WHAT IS EXPECTED: Comb the records below for the string "plus" and copy each line where it turns up.

INPUT DATA:
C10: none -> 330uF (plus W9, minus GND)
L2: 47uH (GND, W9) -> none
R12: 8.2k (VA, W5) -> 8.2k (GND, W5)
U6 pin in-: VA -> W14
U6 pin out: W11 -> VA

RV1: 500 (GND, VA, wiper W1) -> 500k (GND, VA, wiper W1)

==

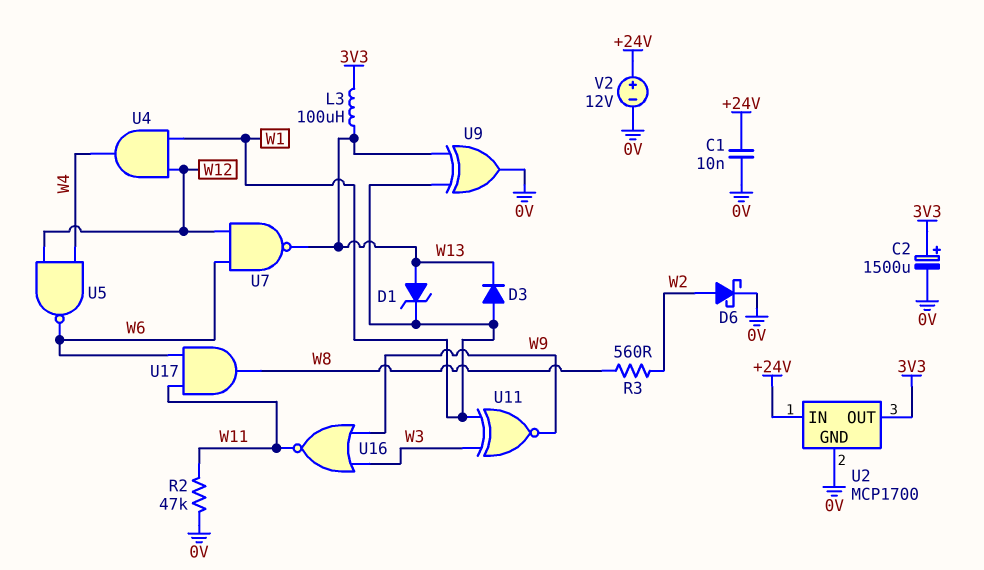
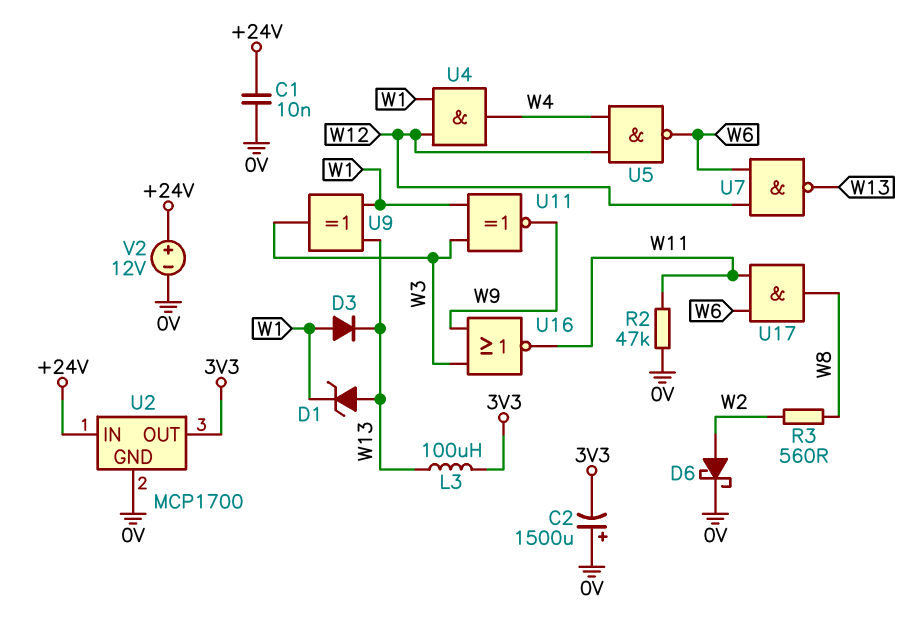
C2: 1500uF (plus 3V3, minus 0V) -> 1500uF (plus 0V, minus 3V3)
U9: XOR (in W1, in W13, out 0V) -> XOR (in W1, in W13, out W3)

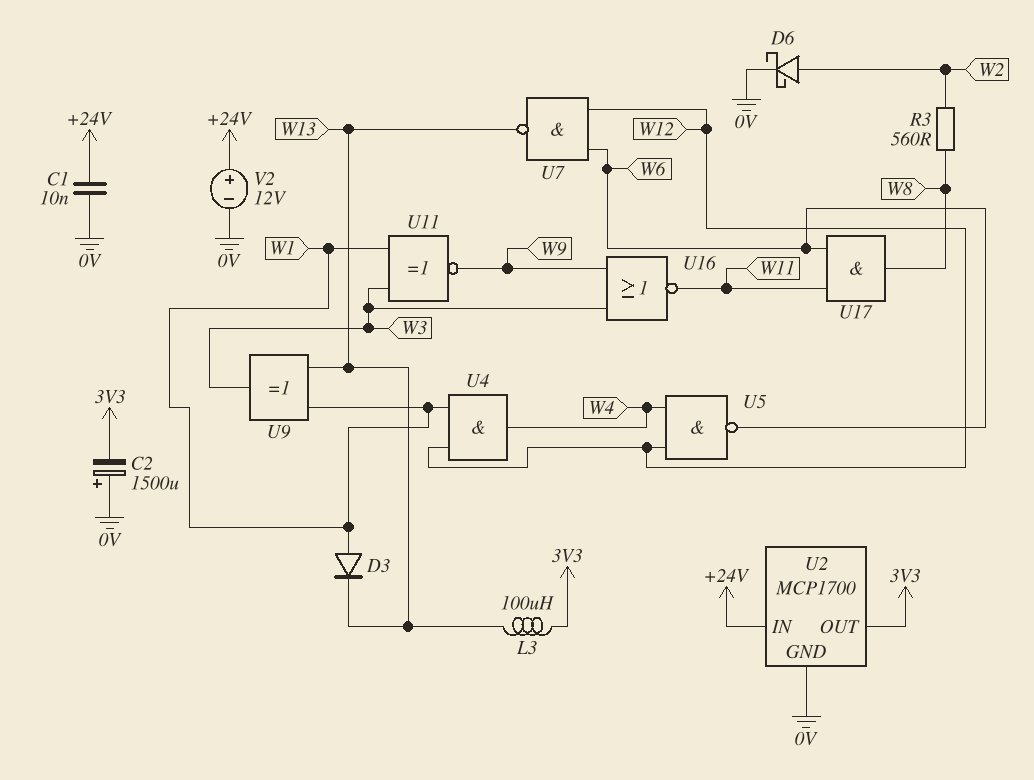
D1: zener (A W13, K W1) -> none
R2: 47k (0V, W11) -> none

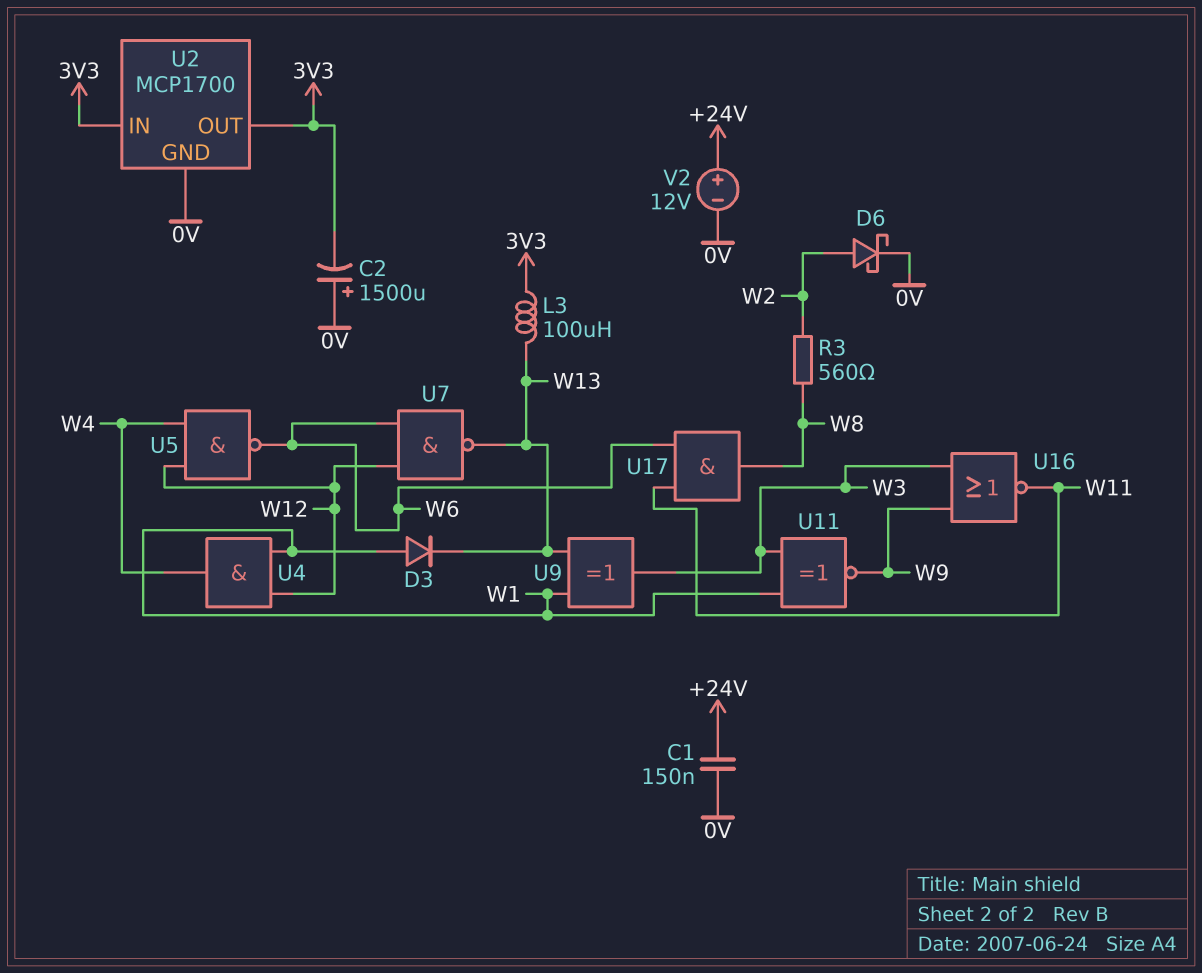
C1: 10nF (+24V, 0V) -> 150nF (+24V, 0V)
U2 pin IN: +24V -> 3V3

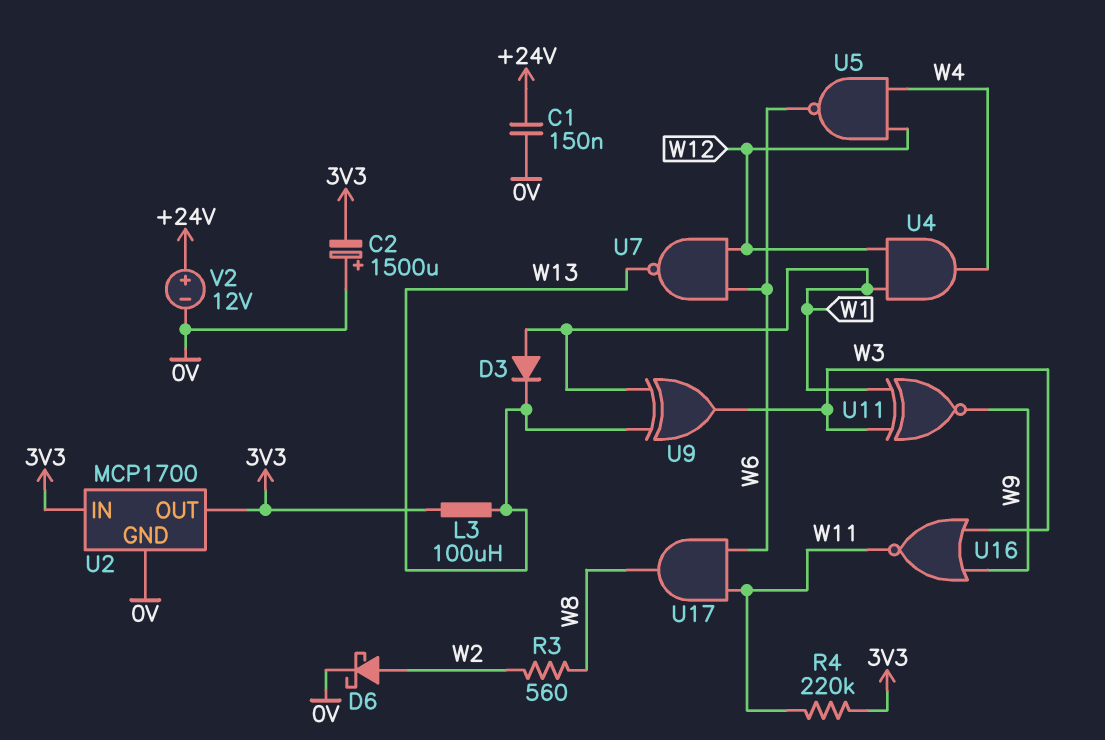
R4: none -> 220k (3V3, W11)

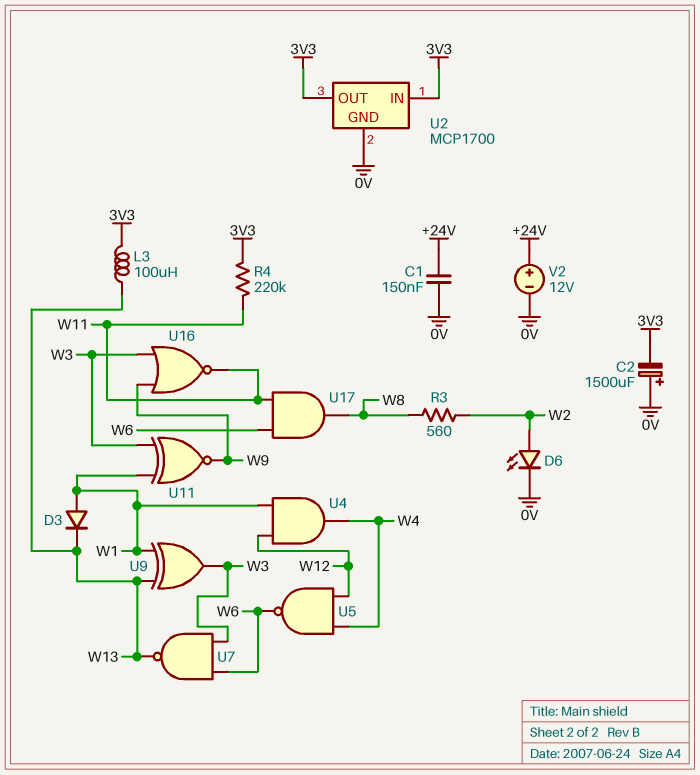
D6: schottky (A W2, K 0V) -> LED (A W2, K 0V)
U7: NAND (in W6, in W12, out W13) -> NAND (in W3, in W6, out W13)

REPLY TO THE EXERCISE:
C10: none -> 330uF (plus W9, minus GND)
C2: 1500uF (plus 3V3, minus 0V) -> 1500uF (plus 0V, minus 3V3)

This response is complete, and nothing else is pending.